The answer must reproduce all of the data below exactly and contain no images.
[[ Given records open ]]
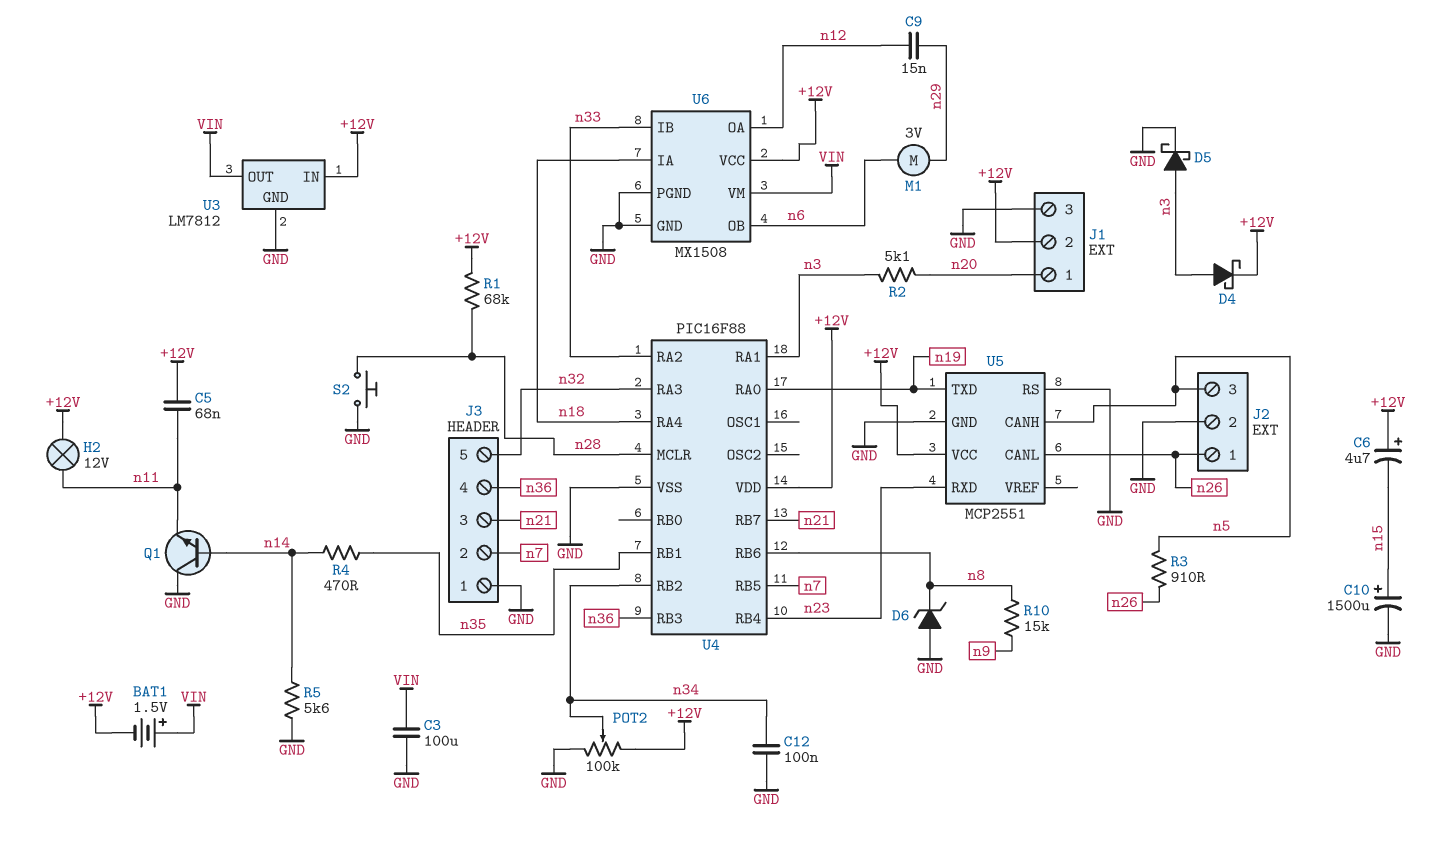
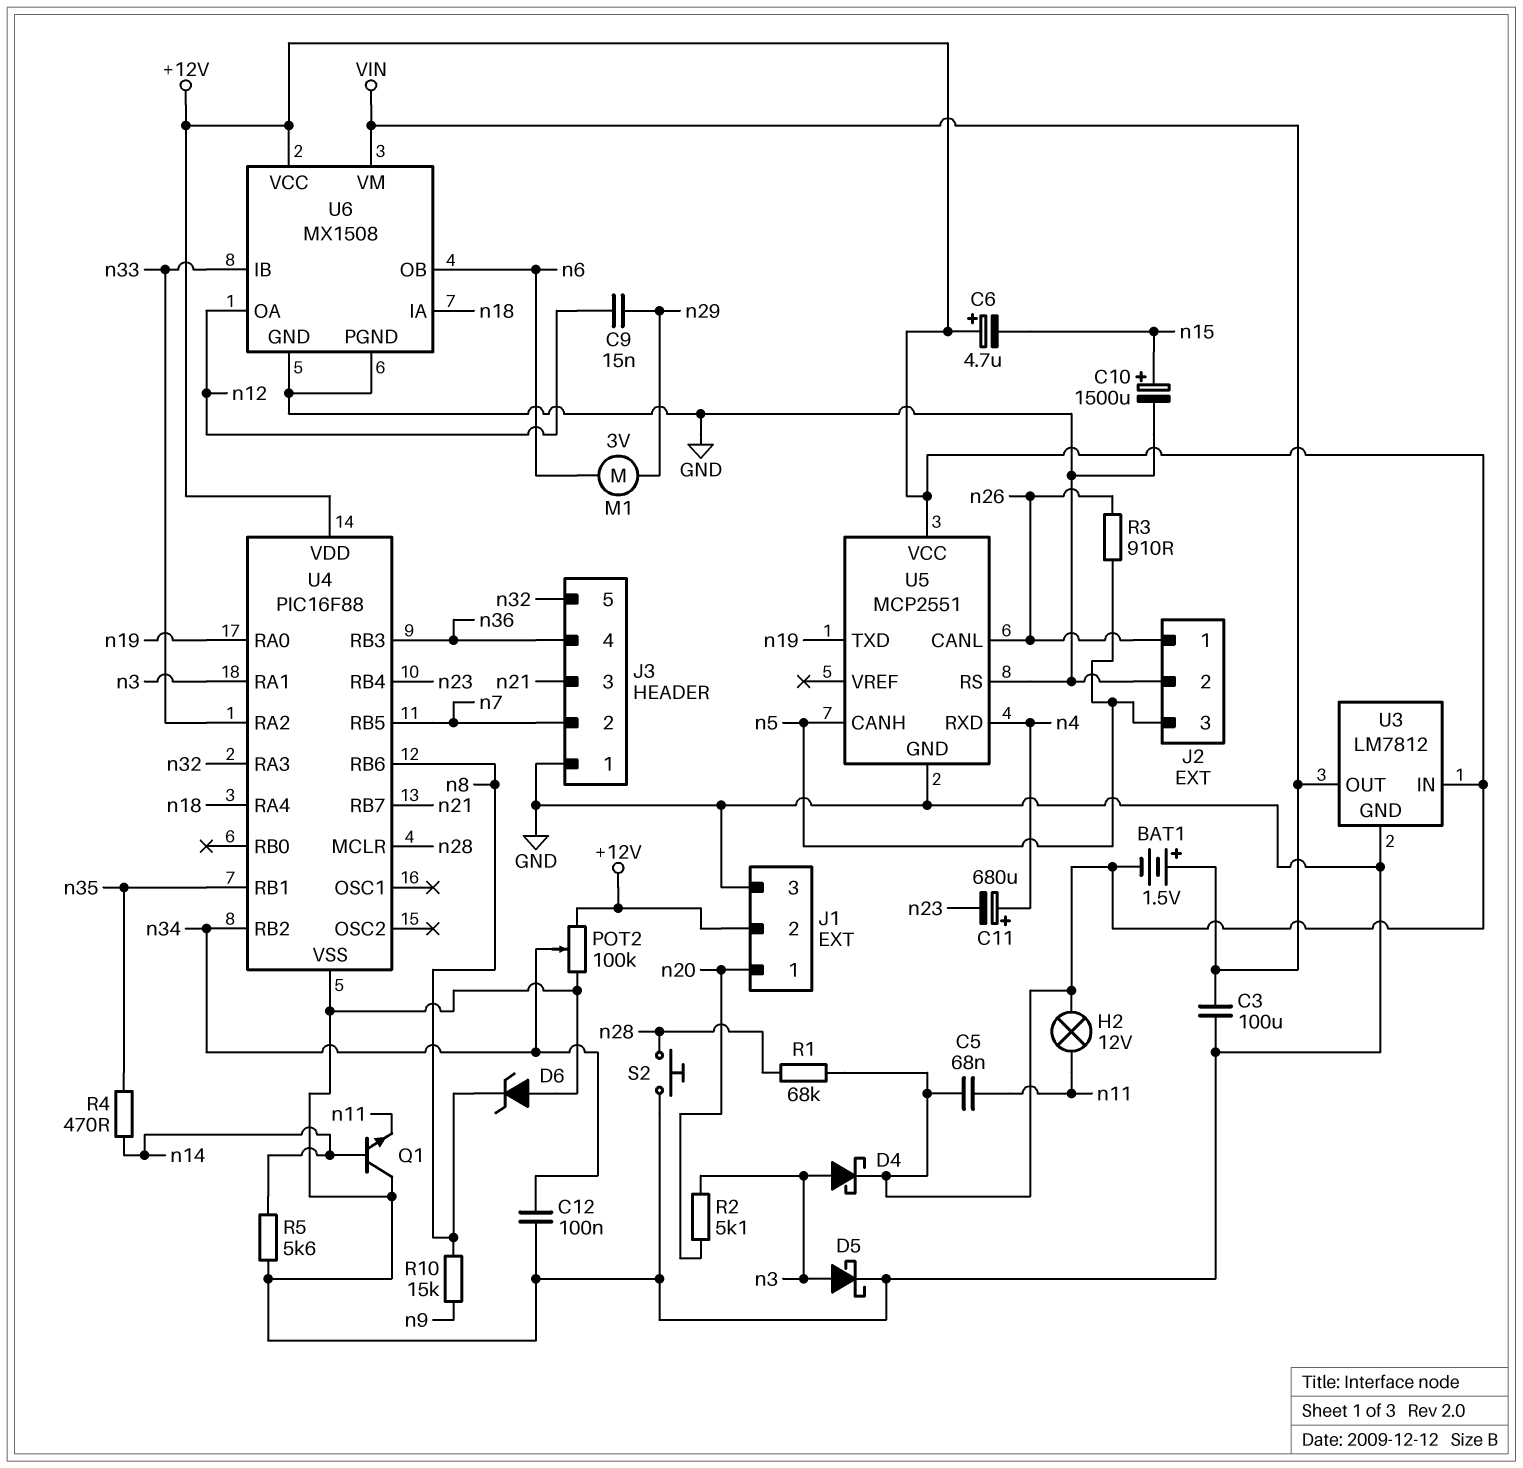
C11: none -> 680uF (plus n4, minus n23)
U5 pin RXD: n23 -> n4

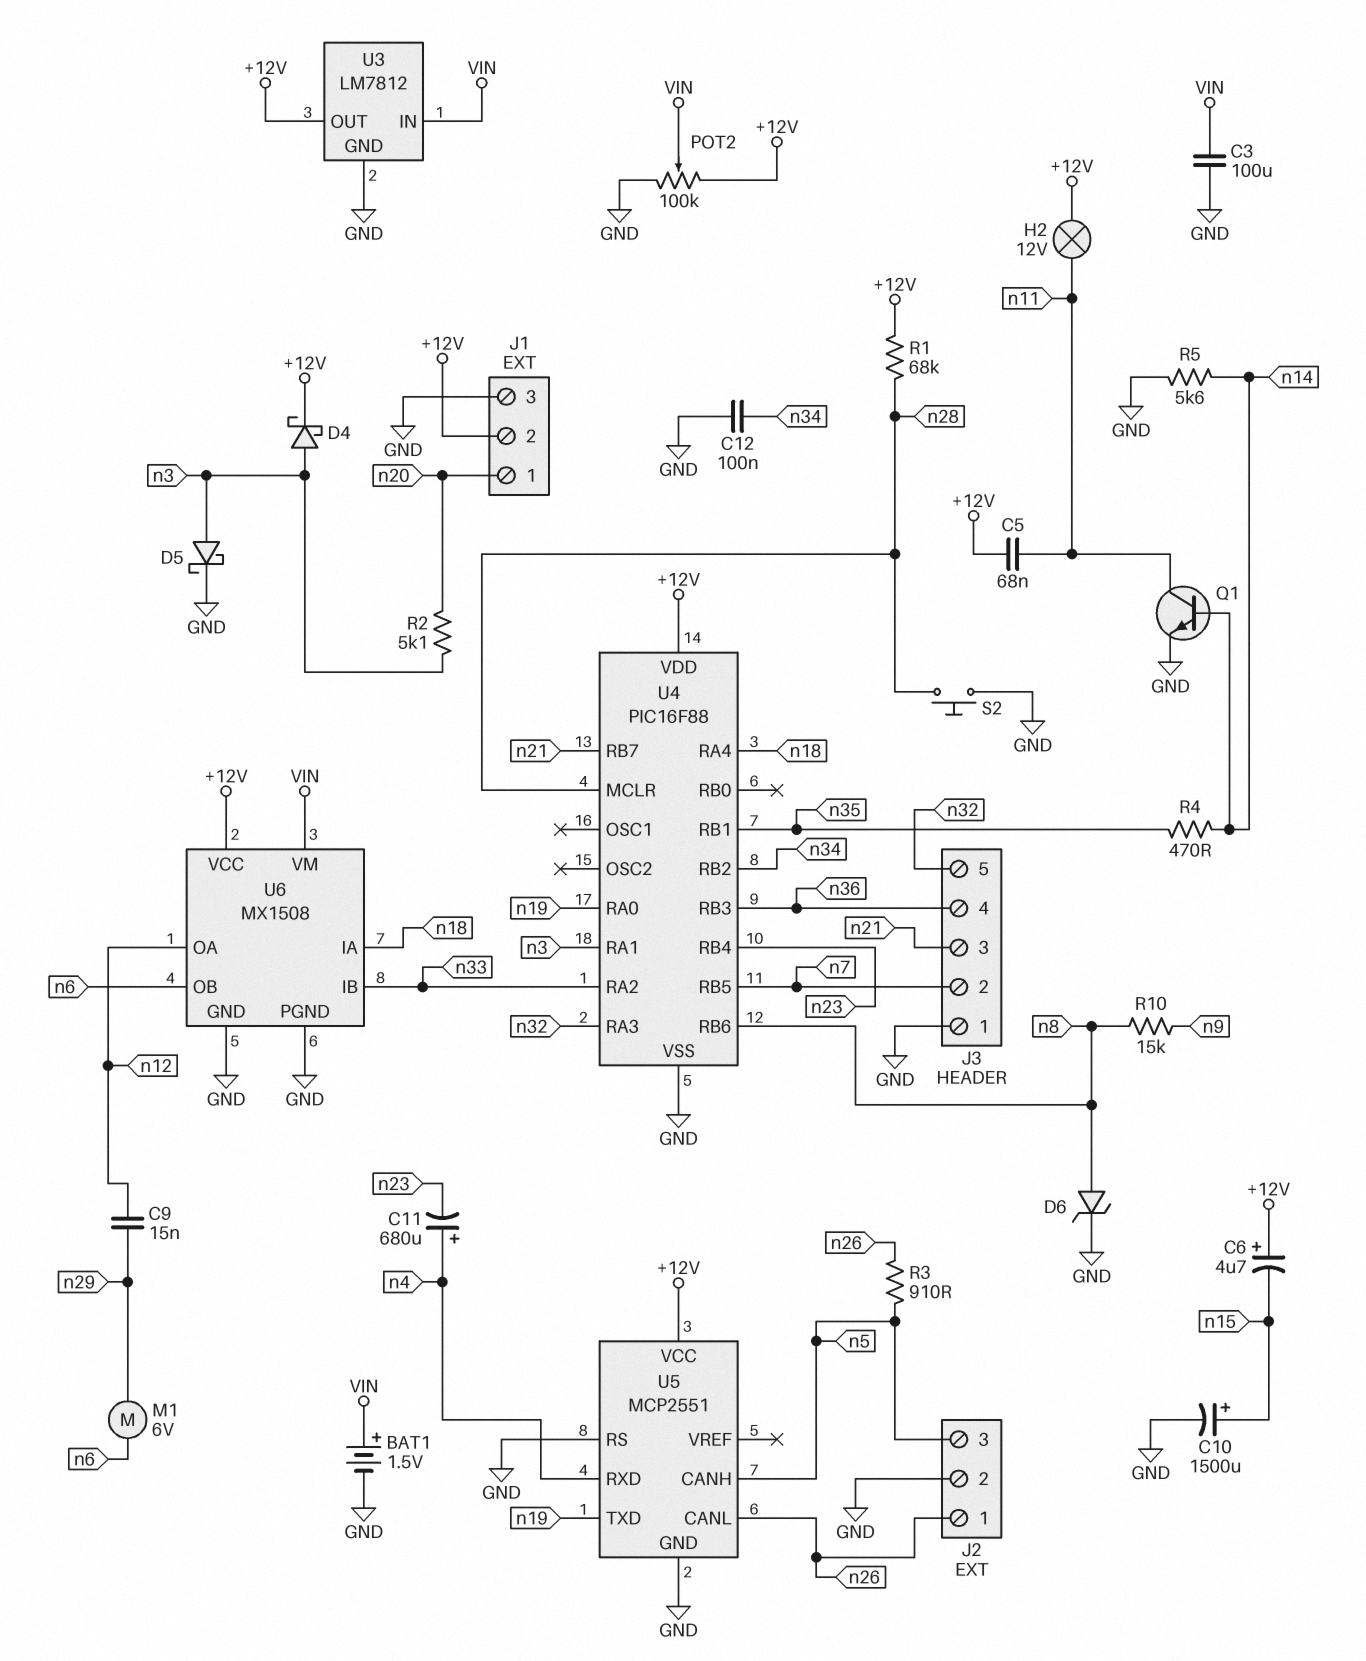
BAT1: 1.5V (plus VIN, minus +12V) -> 1.5V (plus VIN, minus GND)
D6: zener (A GND, K n8) -> zener (A n8, K GND)
M1: motor 3V (n6, n29) -> motor 6V (n6, n29)
POT2: 100k (+12V, GND, wiper n34) -> 100k (+12V, GND, wiper VIN)
Q1: NPN (B n14, C GND, E n11) -> NPN (B n14, C n11, E GND)
U3 pin IN: +12V -> VIN
U3 pin OUT: VIN -> +12V

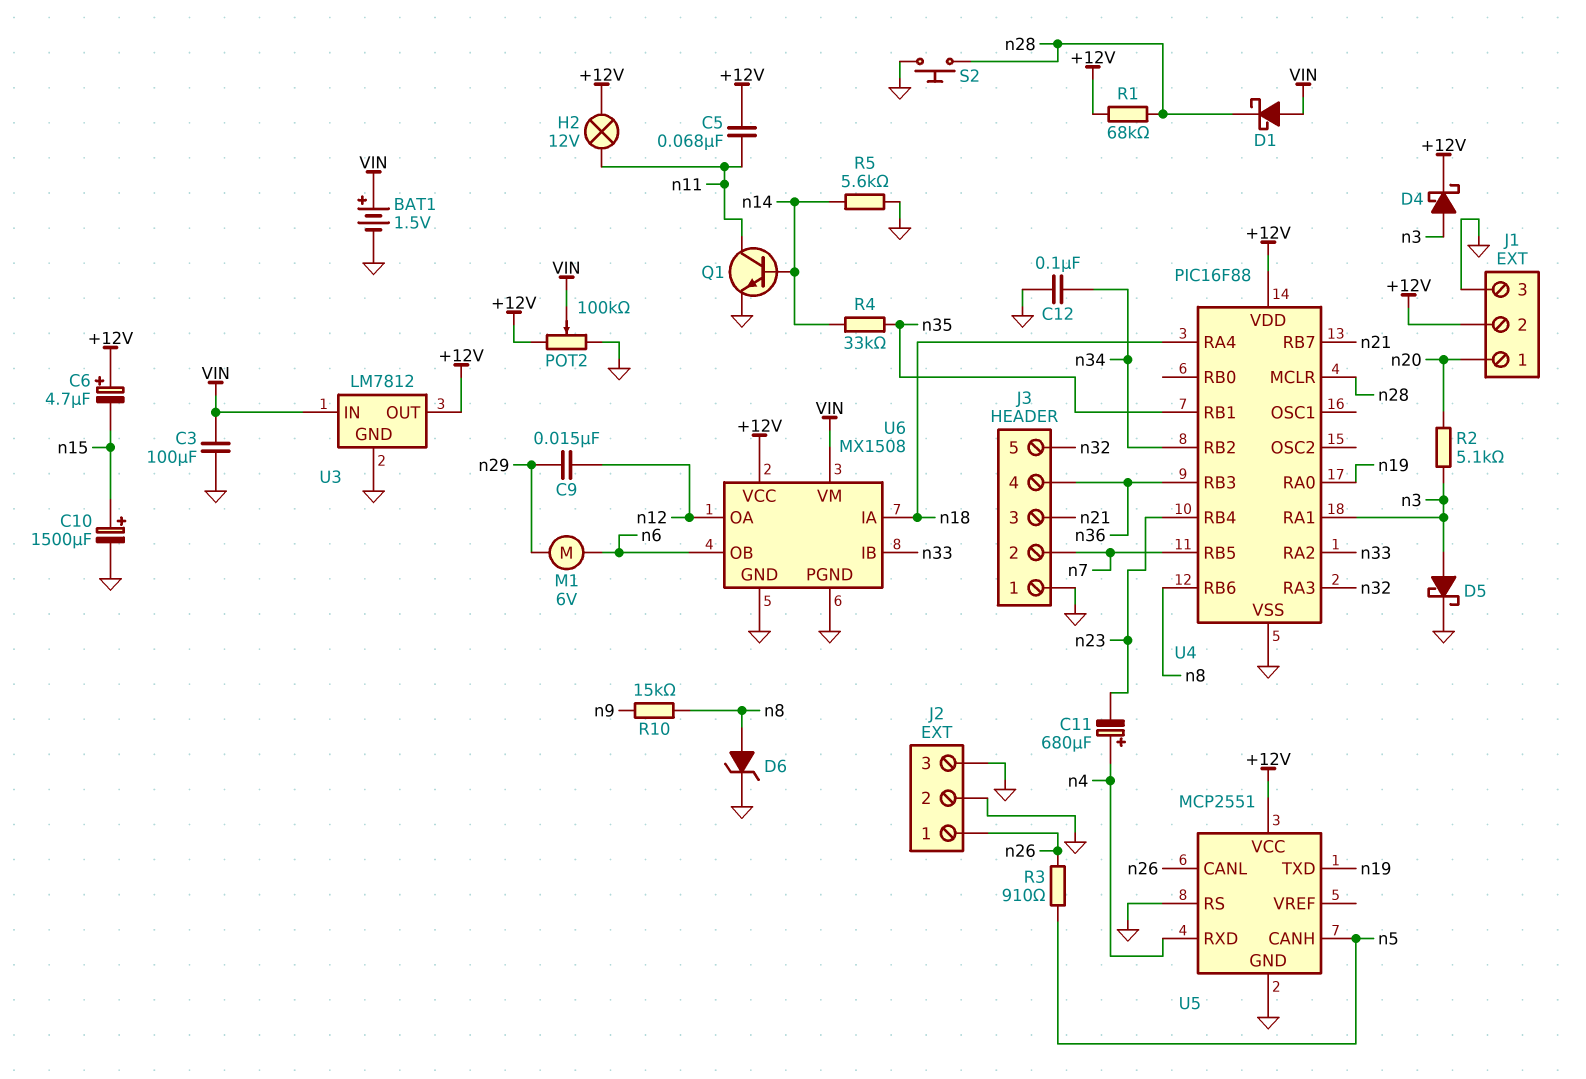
D1: none -> schottky (A VIN, K n28)
J2 pin 3: n5 -> GND
R4: 470 (n14, n35) -> 33k (n14, n35)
[[ Given records closed ]]
**Result below**
C11: none -> 680uF (plus n4, minus n23)
U5 pin RXD: n23 -> n4

BAT1: 1.5V (plus VIN, minus +12V) -> 1.5V (plus VIN, minus GND)
D6: zener (A GND, K n8) -> zener (A n8, K GND)
M1: motor 3V (n6, n29) -> motor 6V (n6, n29)
POT2: 100k (+12V, GND, wiper n34) -> 100k (+12V, GND, wiper VIN)
Q1: NPN (B n14, C GND, E n11) -> NPN (B n14, C n11, E GND)
U3 pin IN: +12V -> VIN
U3 pin OUT: VIN -> +12V

D1: none -> schottky (A VIN, K n28)
J2 pin 3: n5 -> GND
R4: 470 (n14, n35) -> 33k (n14, n35)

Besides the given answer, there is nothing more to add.